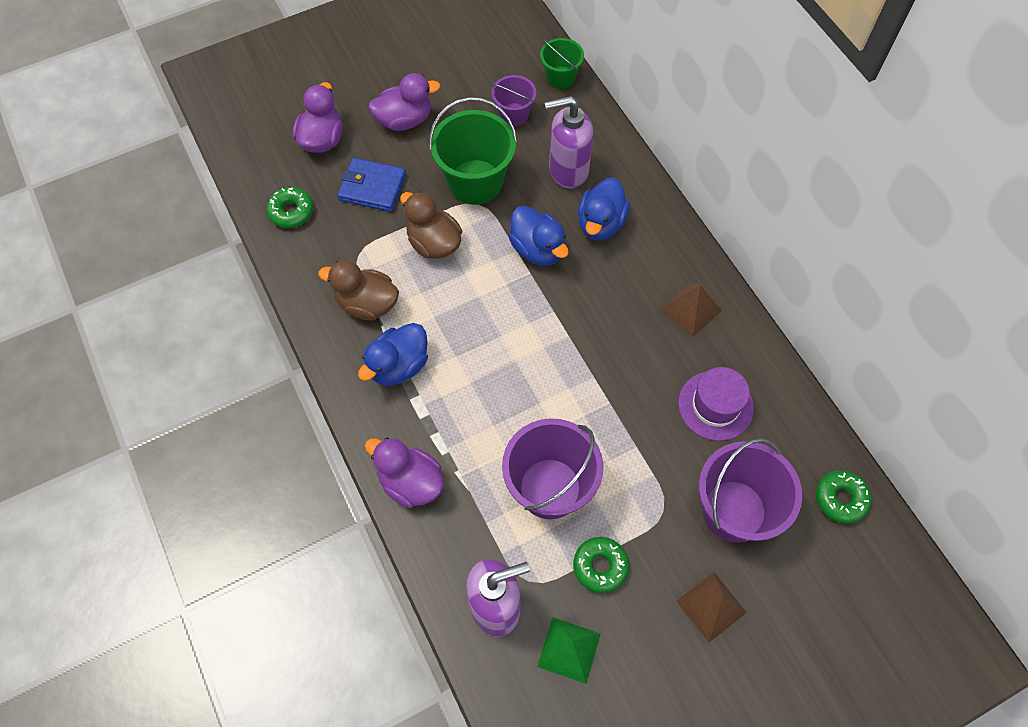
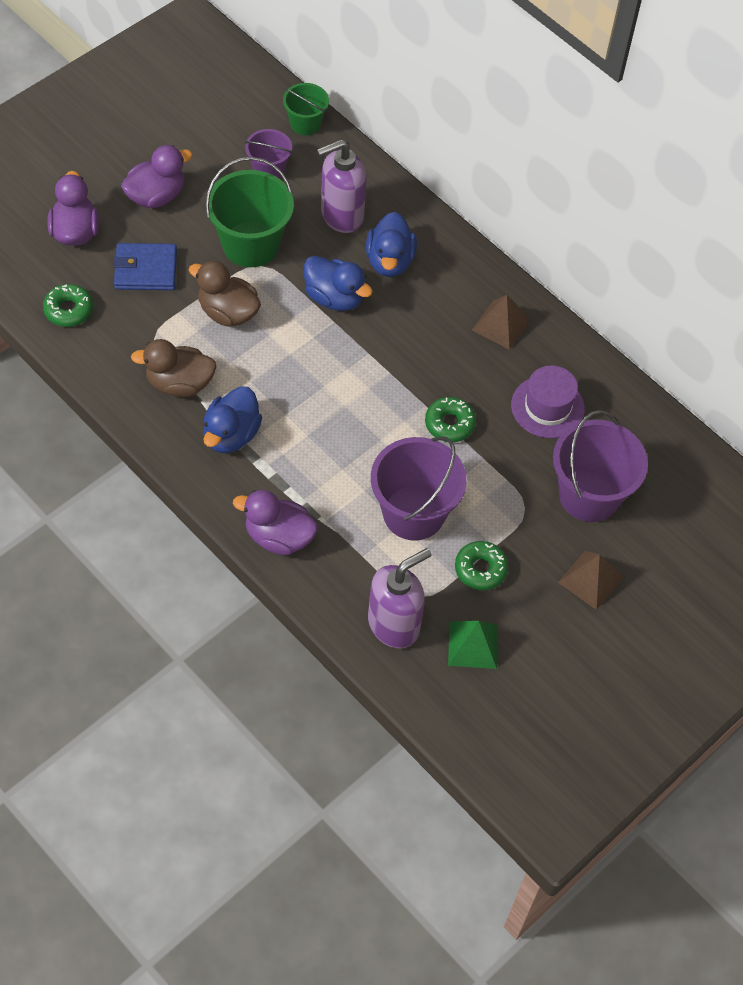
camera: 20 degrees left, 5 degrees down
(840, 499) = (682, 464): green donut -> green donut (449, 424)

○ ○ ○

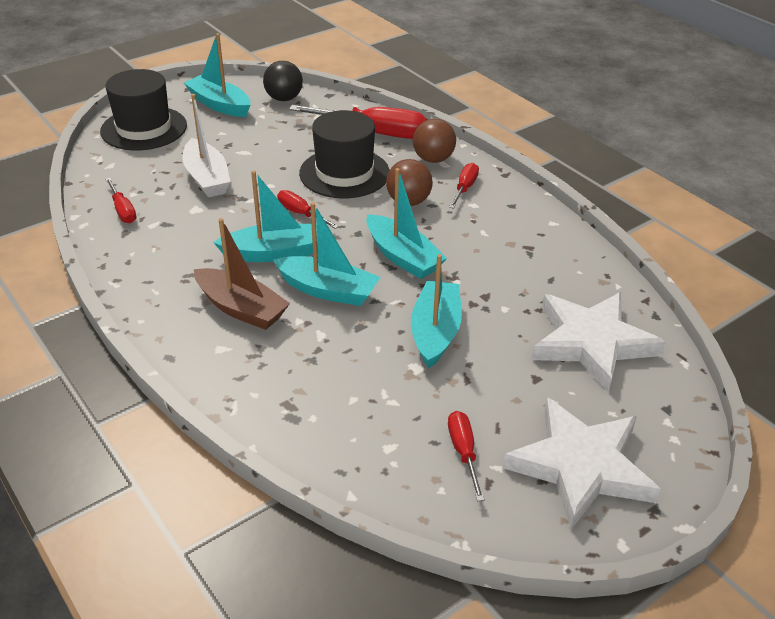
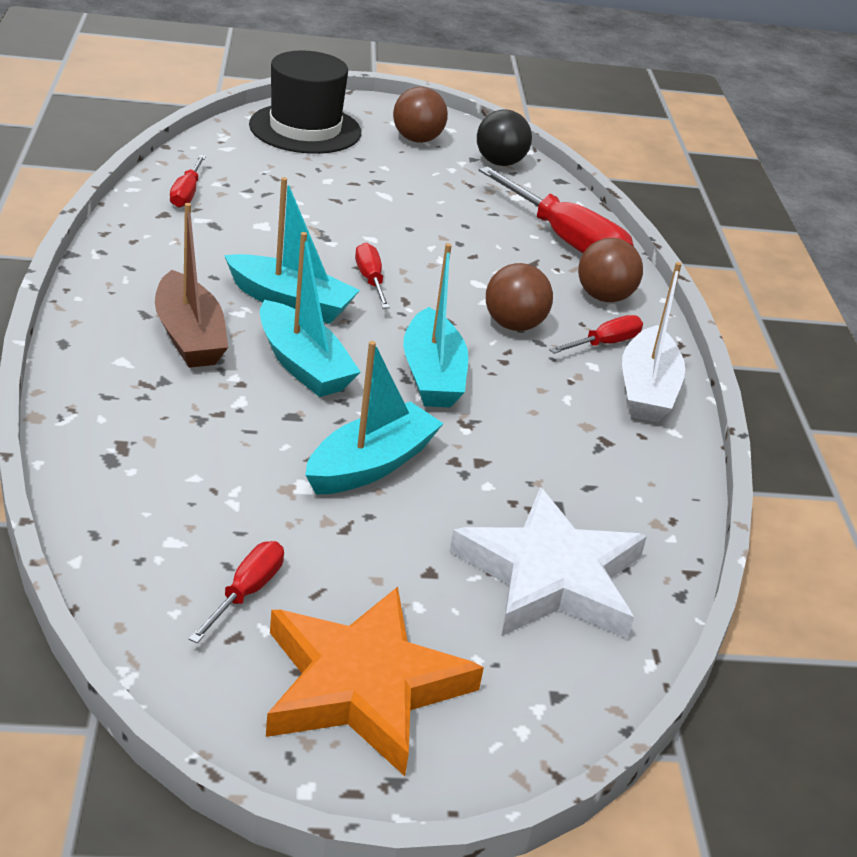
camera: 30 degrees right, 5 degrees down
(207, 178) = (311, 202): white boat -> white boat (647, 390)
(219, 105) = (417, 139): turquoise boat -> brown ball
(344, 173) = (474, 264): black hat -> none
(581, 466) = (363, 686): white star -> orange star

○ ○ ○

* Exercise description
Above are the entries. Output exactly the lines beginning with the line that has "camera: 20 degrees left, 5 degrees down" and ending with the line that has "(840, 499) = (682, 464): green".

* Solved exercise
camera: 20 degrees left, 5 degrees down
(840, 499) = (682, 464): green donut -> green donut (449, 424)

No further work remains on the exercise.